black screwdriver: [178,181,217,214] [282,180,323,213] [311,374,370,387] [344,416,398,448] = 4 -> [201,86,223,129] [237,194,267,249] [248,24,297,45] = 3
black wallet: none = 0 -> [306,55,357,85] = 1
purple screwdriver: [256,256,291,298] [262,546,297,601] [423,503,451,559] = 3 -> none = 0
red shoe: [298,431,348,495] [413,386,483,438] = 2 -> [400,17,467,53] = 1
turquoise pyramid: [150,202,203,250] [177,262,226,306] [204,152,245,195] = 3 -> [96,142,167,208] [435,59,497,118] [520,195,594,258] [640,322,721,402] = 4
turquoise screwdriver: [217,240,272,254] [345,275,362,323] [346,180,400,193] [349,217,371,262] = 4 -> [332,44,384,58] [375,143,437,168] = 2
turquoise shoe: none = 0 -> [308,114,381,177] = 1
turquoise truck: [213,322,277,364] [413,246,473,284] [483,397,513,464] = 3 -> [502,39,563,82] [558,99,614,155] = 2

================================

### Task objective
The line containing "turquoise shoe: none" and every line after it, through the last one above, should be written out word for word.

### Answer to the exercise
turquoise shoe: none = 0 -> [308,114,381,177] = 1
turquoise truck: [213,322,277,364] [413,246,473,284] [483,397,513,464] = 3 -> [502,39,563,82] [558,99,614,155] = 2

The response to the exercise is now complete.